**AIM OF THE EXERCISE**
Would you write out, word for word, each line of the records below from the top through the one holding "blue vase: 1 -> 0"?

(Data records)
[Start of section]
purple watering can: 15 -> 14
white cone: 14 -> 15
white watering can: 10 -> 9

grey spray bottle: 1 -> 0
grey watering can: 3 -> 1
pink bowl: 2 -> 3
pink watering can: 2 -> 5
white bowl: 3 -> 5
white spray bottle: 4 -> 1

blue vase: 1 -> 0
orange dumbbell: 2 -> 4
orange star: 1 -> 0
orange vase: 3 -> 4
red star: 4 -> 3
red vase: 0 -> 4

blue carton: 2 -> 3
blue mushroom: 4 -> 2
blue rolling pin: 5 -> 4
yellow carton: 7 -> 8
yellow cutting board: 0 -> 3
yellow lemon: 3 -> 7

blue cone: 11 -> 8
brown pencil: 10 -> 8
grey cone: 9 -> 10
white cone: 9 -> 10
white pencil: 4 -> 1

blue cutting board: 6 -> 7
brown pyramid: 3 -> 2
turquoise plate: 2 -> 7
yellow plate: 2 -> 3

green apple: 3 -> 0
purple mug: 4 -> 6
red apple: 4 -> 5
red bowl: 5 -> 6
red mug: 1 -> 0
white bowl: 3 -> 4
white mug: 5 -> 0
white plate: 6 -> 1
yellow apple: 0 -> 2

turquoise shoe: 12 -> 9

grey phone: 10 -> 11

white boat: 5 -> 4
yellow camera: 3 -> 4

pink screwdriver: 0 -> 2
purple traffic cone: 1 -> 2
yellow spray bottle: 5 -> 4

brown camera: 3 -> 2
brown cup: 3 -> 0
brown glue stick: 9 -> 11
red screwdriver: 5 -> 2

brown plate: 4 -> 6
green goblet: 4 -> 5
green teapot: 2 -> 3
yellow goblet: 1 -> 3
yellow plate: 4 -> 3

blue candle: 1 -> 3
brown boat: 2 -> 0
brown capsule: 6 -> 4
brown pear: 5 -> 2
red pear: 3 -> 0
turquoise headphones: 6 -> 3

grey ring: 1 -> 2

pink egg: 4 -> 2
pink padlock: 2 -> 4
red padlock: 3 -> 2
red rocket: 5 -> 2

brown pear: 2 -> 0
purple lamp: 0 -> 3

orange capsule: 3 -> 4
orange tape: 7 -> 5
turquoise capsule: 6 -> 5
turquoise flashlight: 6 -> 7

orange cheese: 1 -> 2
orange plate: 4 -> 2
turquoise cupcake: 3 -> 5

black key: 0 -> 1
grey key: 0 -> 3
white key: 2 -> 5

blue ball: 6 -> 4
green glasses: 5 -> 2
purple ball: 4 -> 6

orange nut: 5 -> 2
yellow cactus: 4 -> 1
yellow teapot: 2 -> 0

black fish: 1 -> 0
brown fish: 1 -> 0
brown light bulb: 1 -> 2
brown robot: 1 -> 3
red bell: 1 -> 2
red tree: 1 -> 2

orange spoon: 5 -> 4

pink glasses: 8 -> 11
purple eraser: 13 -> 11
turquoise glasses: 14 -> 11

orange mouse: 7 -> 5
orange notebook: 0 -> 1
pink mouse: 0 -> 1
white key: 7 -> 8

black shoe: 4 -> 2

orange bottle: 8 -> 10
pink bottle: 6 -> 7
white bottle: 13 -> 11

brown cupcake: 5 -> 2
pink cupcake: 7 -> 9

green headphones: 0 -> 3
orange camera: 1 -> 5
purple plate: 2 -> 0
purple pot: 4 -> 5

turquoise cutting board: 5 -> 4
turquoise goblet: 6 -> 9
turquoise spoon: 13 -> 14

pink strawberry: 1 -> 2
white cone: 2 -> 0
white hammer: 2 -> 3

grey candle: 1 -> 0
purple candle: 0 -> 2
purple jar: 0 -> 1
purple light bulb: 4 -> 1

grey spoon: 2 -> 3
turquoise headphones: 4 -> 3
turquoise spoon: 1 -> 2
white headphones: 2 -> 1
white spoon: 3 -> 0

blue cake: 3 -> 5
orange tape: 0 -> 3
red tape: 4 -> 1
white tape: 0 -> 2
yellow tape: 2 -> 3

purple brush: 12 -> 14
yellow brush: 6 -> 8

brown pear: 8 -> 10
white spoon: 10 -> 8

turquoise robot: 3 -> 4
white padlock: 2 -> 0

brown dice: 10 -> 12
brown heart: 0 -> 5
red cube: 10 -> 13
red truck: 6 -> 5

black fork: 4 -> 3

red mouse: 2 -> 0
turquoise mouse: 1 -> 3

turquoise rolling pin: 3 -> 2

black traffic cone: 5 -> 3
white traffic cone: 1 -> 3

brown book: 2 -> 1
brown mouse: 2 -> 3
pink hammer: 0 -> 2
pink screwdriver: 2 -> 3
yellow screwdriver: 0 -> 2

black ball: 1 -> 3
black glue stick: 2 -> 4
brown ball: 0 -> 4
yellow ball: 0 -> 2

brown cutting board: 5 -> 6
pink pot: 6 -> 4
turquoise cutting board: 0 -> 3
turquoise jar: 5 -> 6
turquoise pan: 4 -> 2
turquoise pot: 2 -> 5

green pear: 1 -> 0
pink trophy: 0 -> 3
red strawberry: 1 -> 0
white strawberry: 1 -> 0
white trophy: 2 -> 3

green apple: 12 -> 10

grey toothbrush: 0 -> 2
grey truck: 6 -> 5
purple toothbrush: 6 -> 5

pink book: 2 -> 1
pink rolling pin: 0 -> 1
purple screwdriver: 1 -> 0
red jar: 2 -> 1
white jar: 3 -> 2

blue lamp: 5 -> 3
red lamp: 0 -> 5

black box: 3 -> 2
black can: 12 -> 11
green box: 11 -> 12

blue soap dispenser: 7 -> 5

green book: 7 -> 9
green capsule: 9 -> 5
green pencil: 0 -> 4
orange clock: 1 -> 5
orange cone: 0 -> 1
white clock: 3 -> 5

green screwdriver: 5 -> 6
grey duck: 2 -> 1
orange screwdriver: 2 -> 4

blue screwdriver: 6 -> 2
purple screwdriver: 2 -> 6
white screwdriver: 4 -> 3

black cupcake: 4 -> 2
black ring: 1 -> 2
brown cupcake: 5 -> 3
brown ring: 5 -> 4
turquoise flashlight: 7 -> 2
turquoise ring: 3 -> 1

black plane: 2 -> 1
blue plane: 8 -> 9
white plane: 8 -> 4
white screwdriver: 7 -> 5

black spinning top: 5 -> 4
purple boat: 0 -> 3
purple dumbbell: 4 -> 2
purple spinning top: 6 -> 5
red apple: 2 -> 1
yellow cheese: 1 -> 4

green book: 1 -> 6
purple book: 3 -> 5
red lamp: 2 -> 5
[End of section]
**RESPONSE TO THIS EXERCISE**
purple watering can: 15 -> 14
white cone: 14 -> 15
white watering can: 10 -> 9

grey spray bottle: 1 -> 0
grey watering can: 3 -> 1
pink bowl: 2 -> 3
pink watering can: 2 -> 5
white bowl: 3 -> 5
white spray bottle: 4 -> 1

blue vase: 1 -> 0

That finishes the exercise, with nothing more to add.